RECORDS PROVIDED:
>>>>>
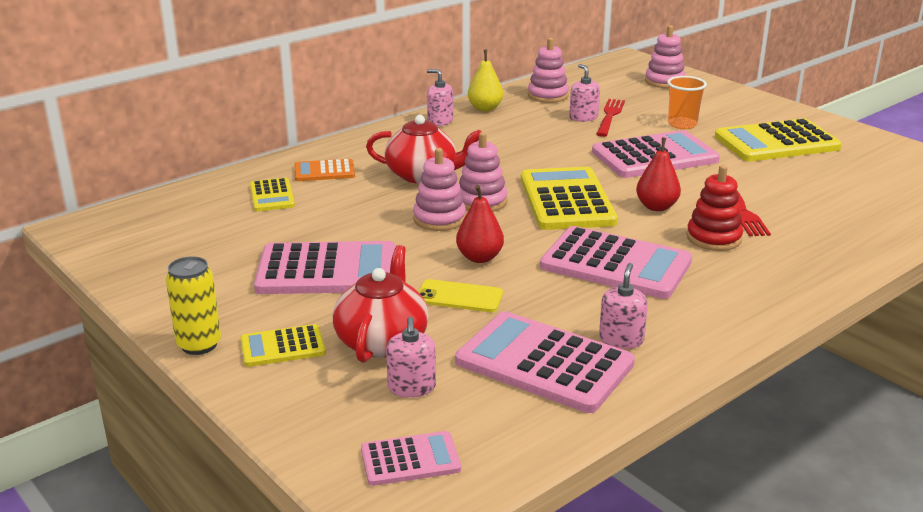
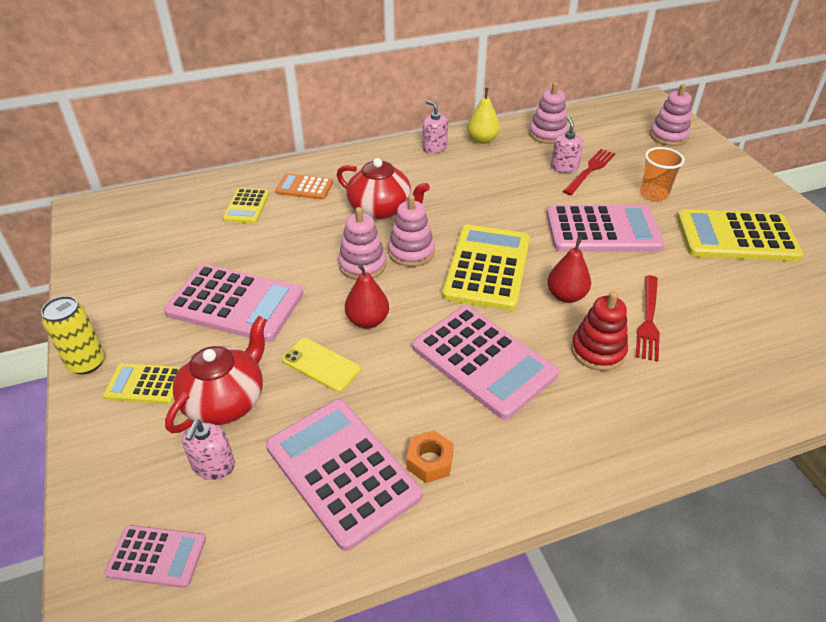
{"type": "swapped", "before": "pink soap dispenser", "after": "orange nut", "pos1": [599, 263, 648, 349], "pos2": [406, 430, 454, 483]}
<<<<<
>>>>>
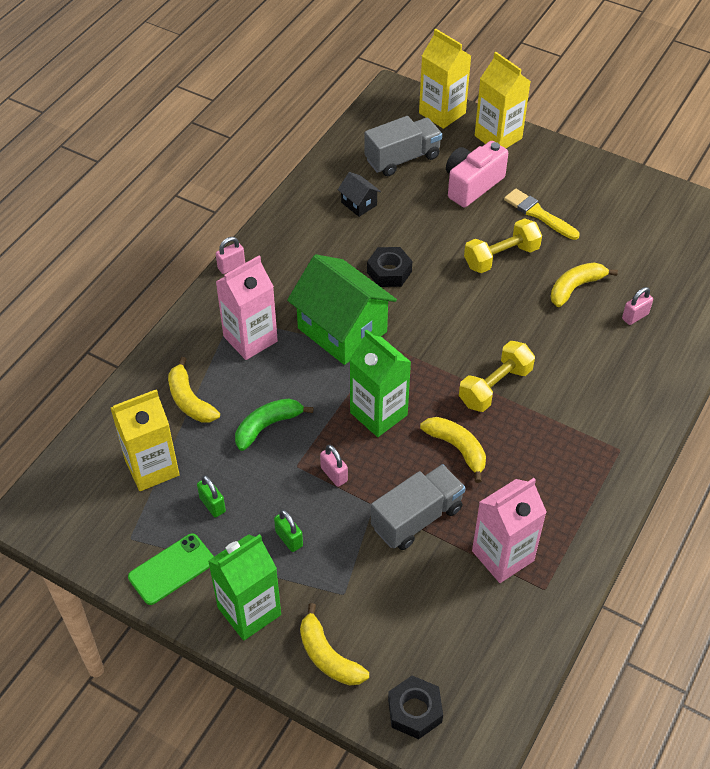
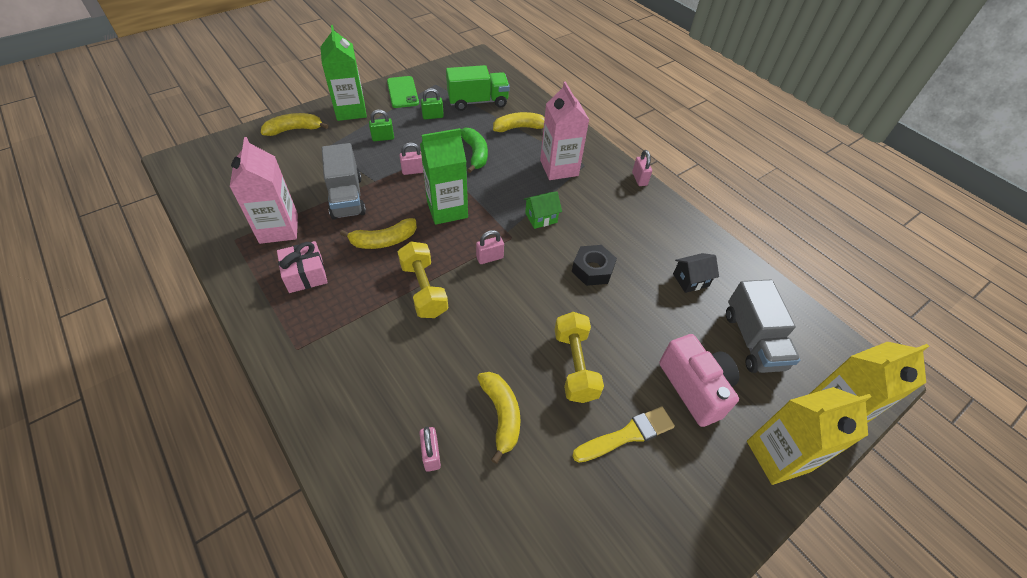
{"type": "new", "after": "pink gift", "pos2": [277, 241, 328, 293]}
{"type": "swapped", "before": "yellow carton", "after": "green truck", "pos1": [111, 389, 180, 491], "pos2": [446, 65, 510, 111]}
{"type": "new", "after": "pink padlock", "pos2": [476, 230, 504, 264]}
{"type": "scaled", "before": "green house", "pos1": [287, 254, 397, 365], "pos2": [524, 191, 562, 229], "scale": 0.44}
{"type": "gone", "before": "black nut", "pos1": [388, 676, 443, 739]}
<<<<<
TASK OBJECTIVE:
Would you please copy every line from the listing above that contains the word "pink"?

SOLUTION FOR THIS EXERCISE:
{"type": "swapped", "before": "pink soap dispenser", "after": "orange nut", "pos1": [599, 263, 648, 349], "pos2": [406, 430, 454, 483]}
{"type": "new", "after": "pink gift", "pos2": [277, 241, 328, 293]}
{"type": "new", "after": "pink padlock", "pos2": [476, 230, 504, 264]}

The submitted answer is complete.